[[ Given data open ]]
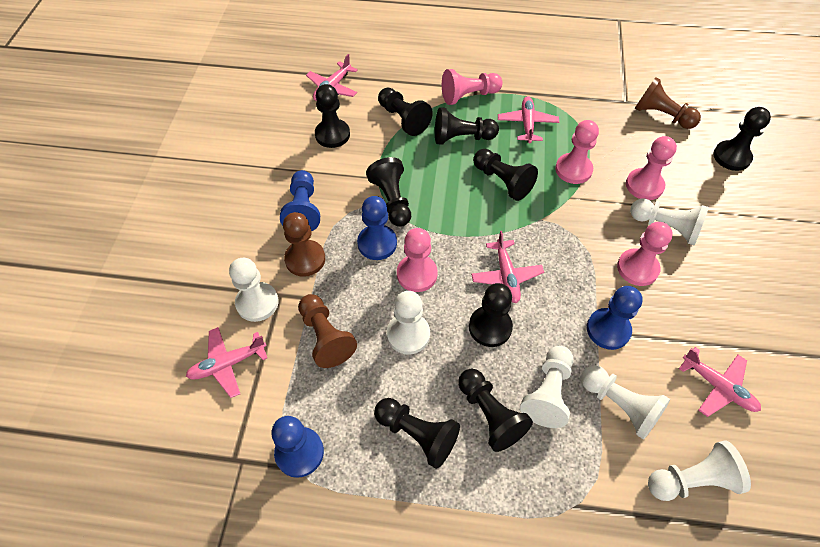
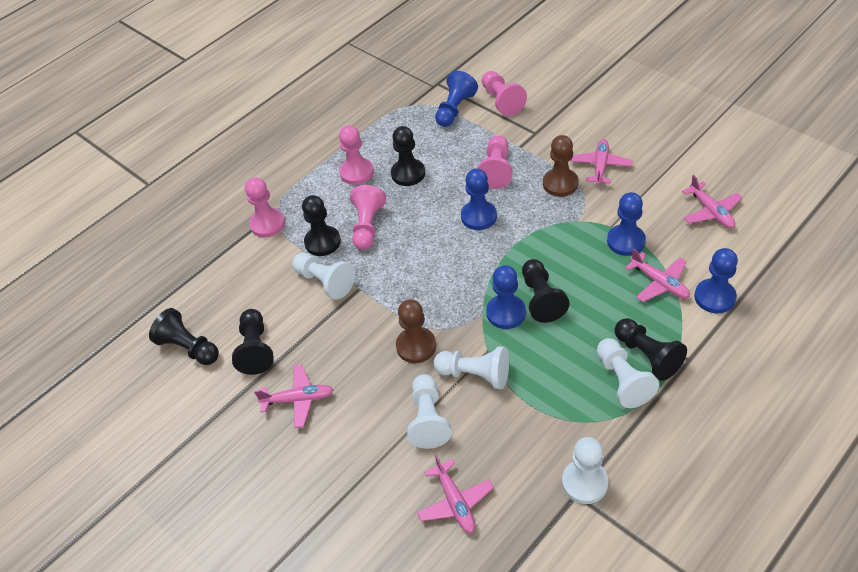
black pawn: 9 -> 6
blue pawn: 4 -> 5
brown pawn: 3 -> 2
white pawn: 6 -> 5

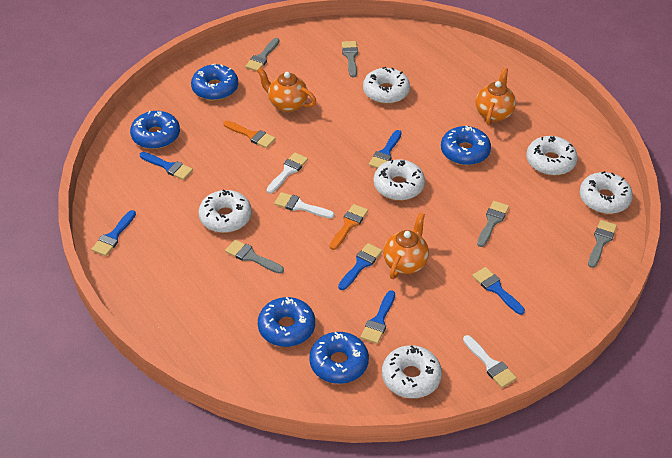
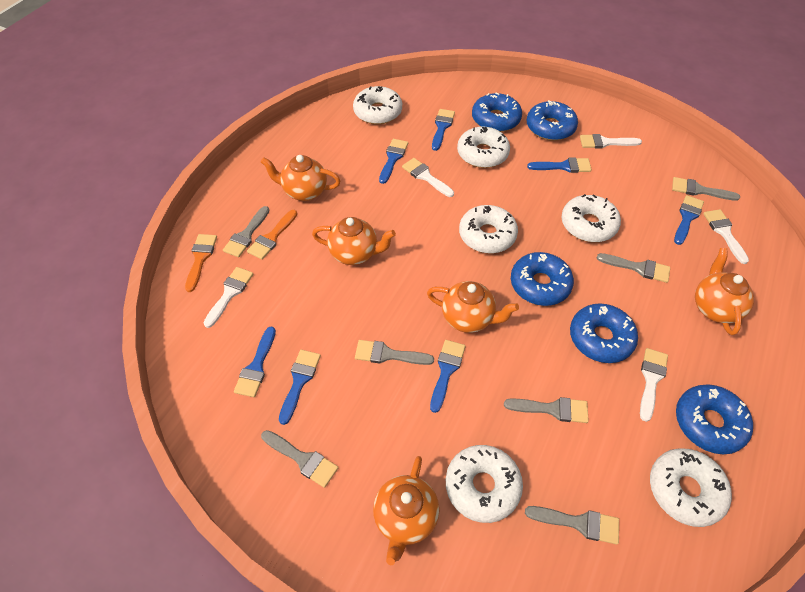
blue brush: 6 -> 7
grey brush: 5 -> 7
orange teapot: 3 -> 5
white brush: 3 -> 5

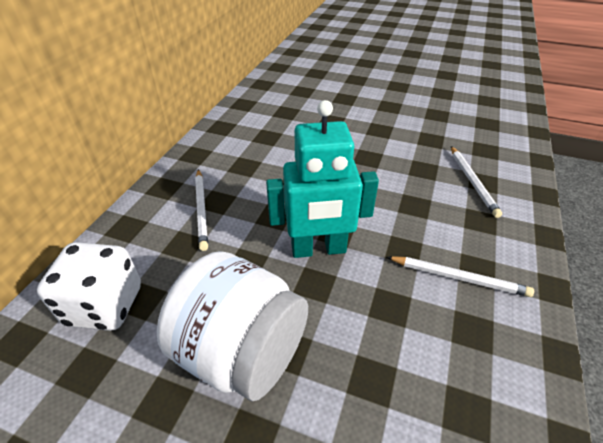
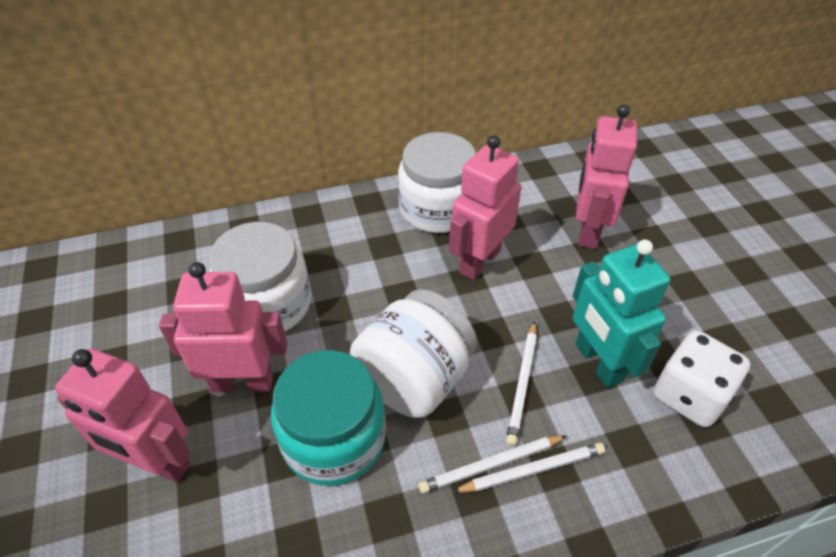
pink robot: 0 -> 4
turquoise jar: 0 -> 1
white jar: 1 -> 3

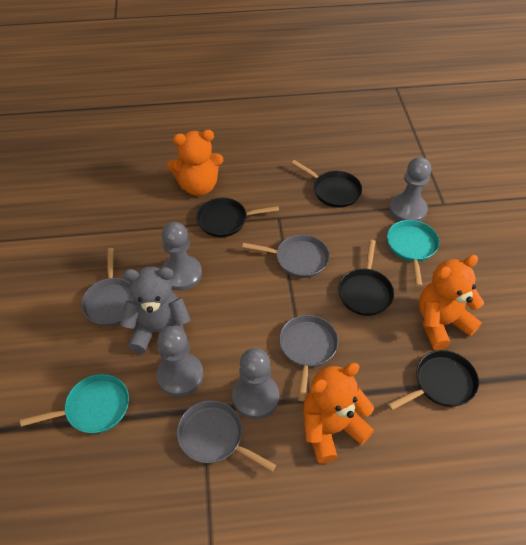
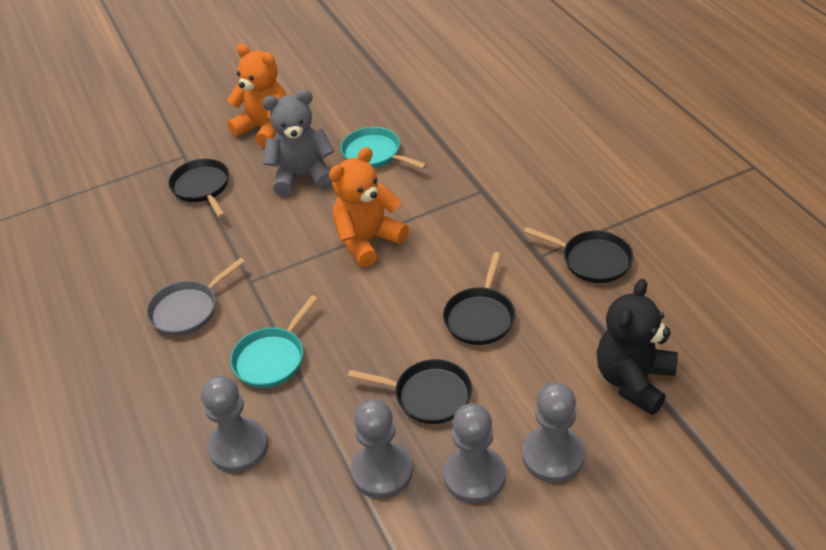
black teddy bear: 0 -> 1
grey pan: 4 -> 1
orange teddy bear: 3 -> 2

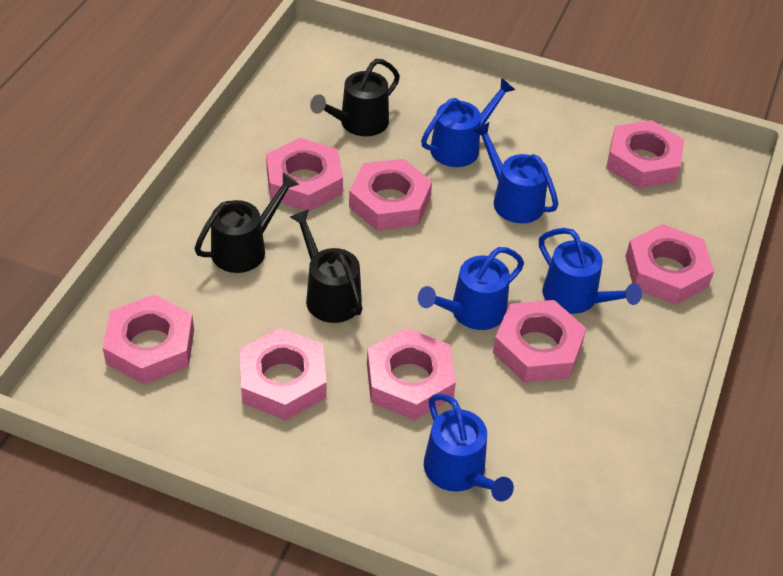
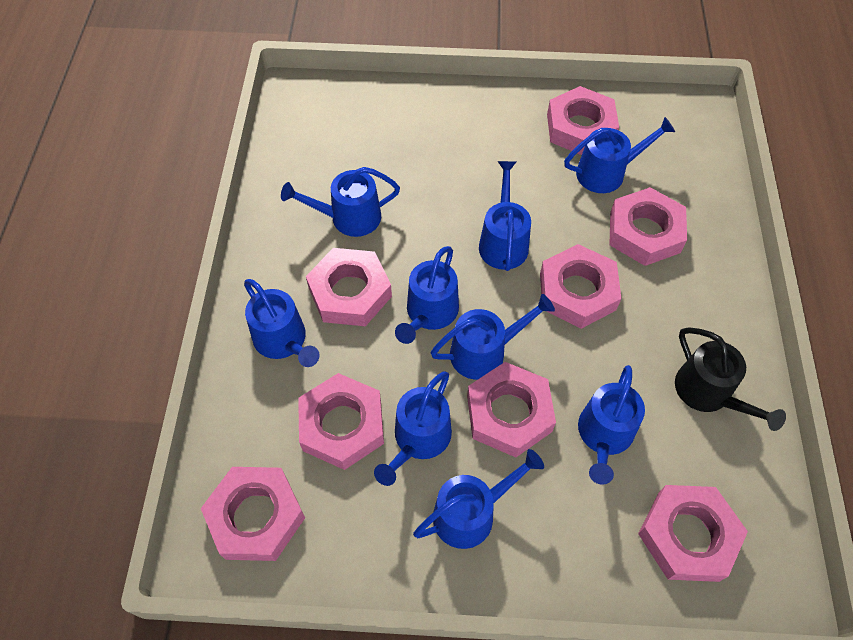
black watering can: 3 -> 1
blue watering can: 5 -> 9

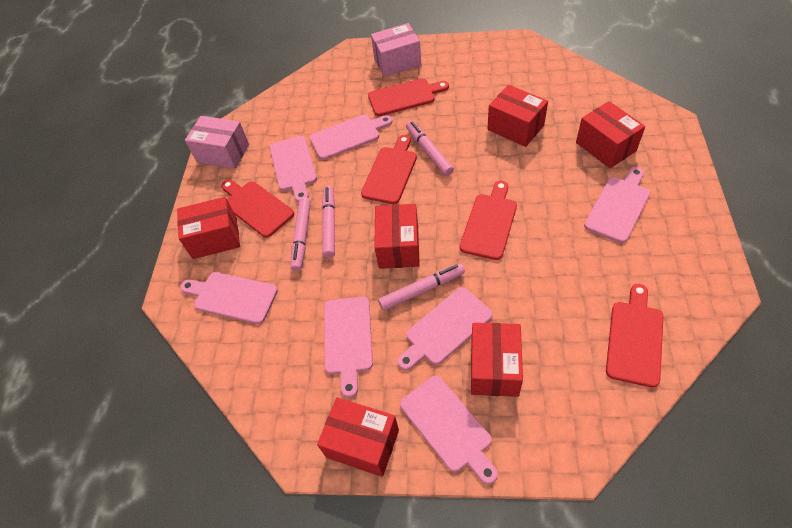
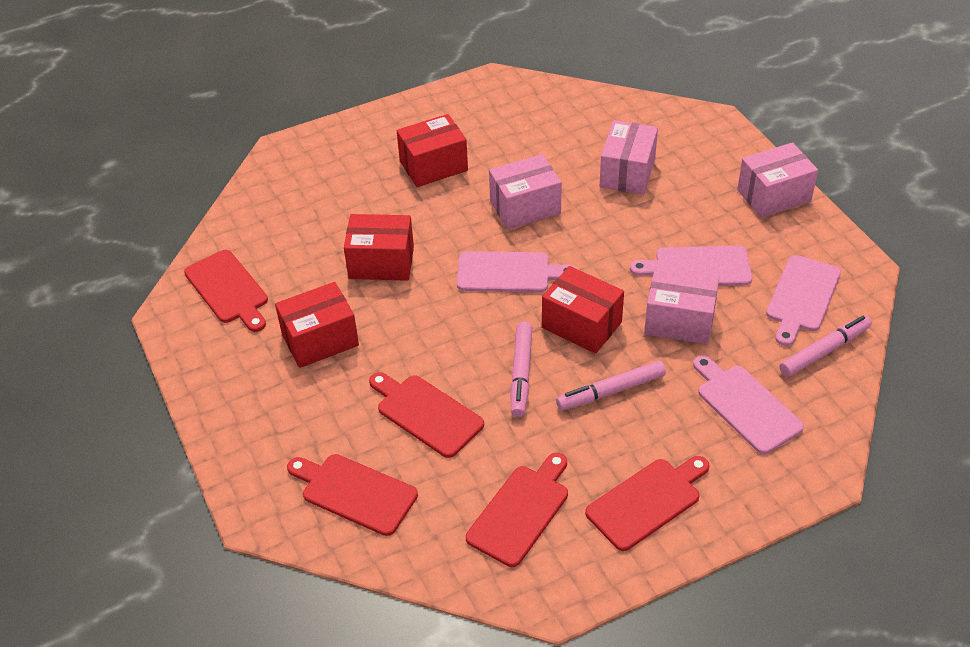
pink box: 2 -> 4
pink cutting board: 7 -> 4
pink marker: 4 -> 3
red box: 6 -> 4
[[ Given data closed ]]
**Goal of the exercise:** Nothing but the lines from the one containing "white brush: 3 -> 5" through the end of the listing should be written out, each exactly, and pictures must be left out.

**Answer to this exercise:**
white brush: 3 -> 5

pink robot: 0 -> 4
turquoise jar: 0 -> 1
white jar: 1 -> 3

black teddy bear: 0 -> 1
grey pan: 4 -> 1
orange teddy bear: 3 -> 2

black watering can: 3 -> 1
blue watering can: 5 -> 9

pink box: 2 -> 4
pink cutting board: 7 -> 4
pink marker: 4 -> 3
red box: 6 -> 4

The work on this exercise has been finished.